== YOUR GOAL ==
Copy out all of the records, exactly as they appear.

(Detected change data)

★ ★ ★ ★ ★

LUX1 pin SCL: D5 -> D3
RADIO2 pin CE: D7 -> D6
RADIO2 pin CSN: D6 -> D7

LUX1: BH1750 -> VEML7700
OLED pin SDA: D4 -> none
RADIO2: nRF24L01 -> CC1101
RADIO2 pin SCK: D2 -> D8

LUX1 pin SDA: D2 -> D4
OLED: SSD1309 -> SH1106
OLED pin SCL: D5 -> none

★ ★ ★ ★ ★

== REPLY ==
LUX1 pin SCL: D5 -> D3
RADIO2 pin CE: D7 -> D6
RADIO2 pin CSN: D6 -> D7

LUX1: BH1750 -> VEML7700
OLED pin SDA: D4 -> none
RADIO2: nRF24L01 -> CC1101
RADIO2 pin SCK: D2 -> D8

LUX1 pin SDA: D2 -> D4
OLED: SSD1309 -> SH1106
OLED pin SCL: D5 -> none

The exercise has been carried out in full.